::: DATA SHOWN

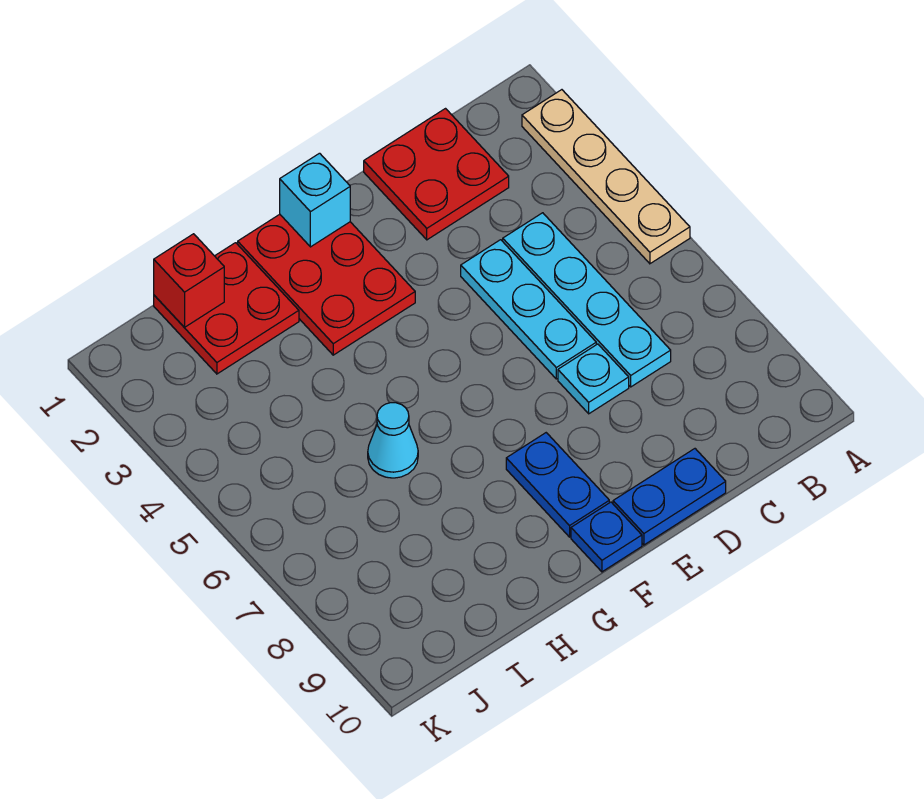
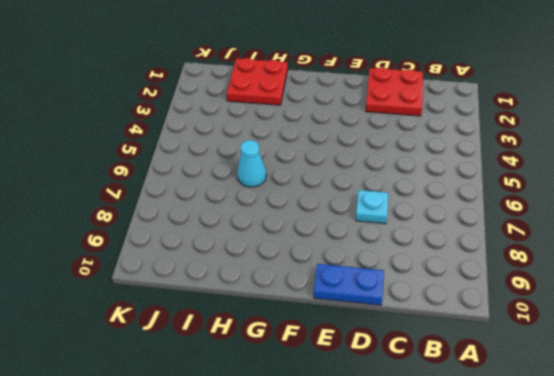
none -> tan plate A2:A5 level 1
none -> cyan plate C4:C7 level 1
none -> cyan plate D4:D6 level 1

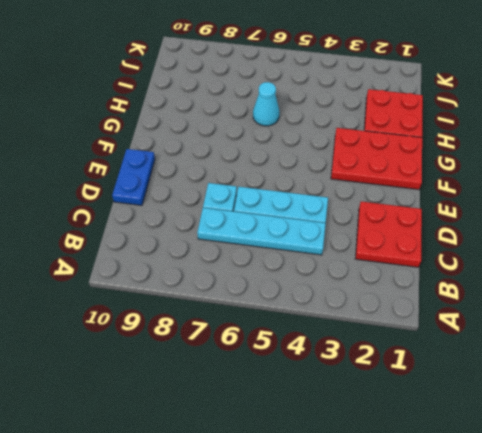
none -> tan plate A2:A5 level 1
none -> blue plate F8:F9 level 1
none -> blue plate F10 level 1

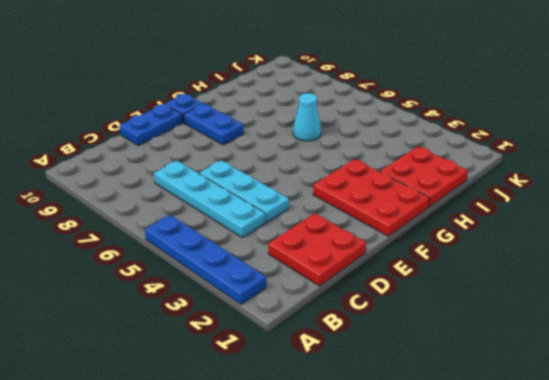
blue plate A2:A5 level 1 -> tan plate A2:A5 level 1
none -> cyan plate D7 level 1
none -> cyan brick F1 level 2
none -> red brick I1 level 2

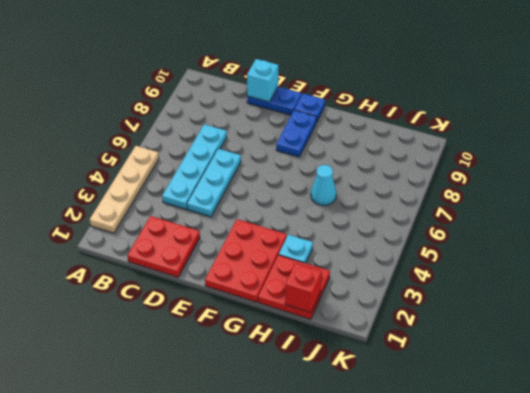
cyan brick D10 level 2 -> cyan brick F1 level 2
cyan plate H3 level 1 -> cyan plate D7 level 1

::::::

Would you output the full listing exactly as it stands, minus the images?

none -> tan plate A2:A5 level 1
none -> cyan plate C4:C7 level 1
none -> cyan plate D4:D6 level 1

none -> tan plate A2:A5 level 1
none -> blue plate F8:F9 level 1
none -> blue plate F10 level 1

blue plate A2:A5 level 1 -> tan plate A2:A5 level 1
none -> cyan plate D7 level 1
none -> cyan brick F1 level 2
none -> red brick I1 level 2

cyan brick D10 level 2 -> cyan brick F1 level 2
cyan plate H3 level 1 -> cyan plate D7 level 1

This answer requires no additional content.